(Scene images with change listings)
----
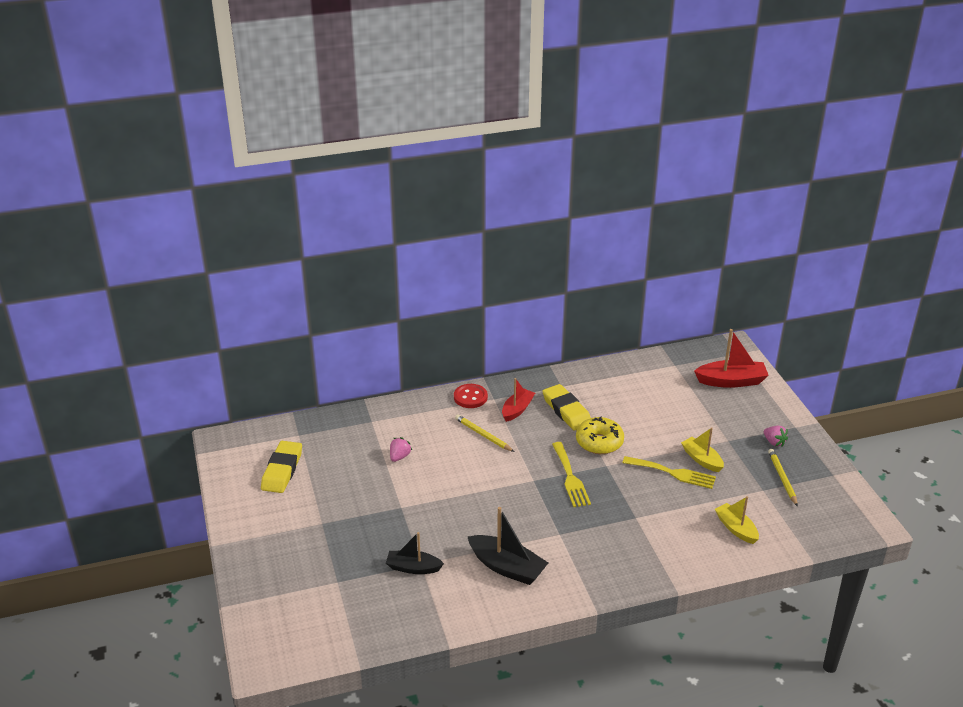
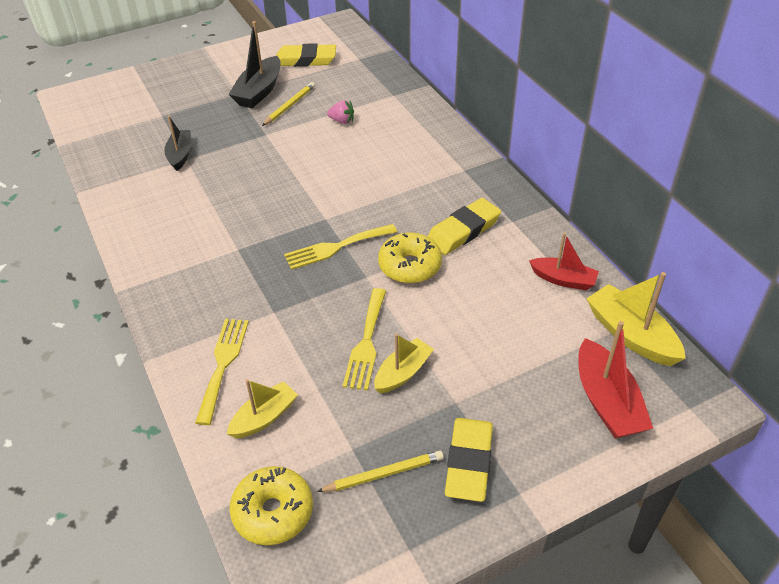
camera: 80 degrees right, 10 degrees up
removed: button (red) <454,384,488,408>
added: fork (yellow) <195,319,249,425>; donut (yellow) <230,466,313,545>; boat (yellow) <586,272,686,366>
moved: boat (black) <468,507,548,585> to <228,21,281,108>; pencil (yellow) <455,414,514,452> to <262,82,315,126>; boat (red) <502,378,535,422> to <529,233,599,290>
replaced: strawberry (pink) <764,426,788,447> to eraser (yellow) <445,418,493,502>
----
:: About this exercise ::
Your reply is the full set of entries reproduced exactly, with images omitted.

:: Expected answer ::
camera: 80 degrees right, 10 degrees up
removed: button (red) <454,384,488,408>
added: fork (yellow) <195,319,249,425>; donut (yellow) <230,466,313,545>; boat (yellow) <586,272,686,366>
moved: boat (black) <468,507,548,585> to <228,21,281,108>; pencil (yellow) <455,414,514,452> to <262,82,315,126>; boat (red) <502,378,535,422> to <529,233,599,290>
replaced: strawberry (pink) <764,426,788,447> to eraser (yellow) <445,418,493,502>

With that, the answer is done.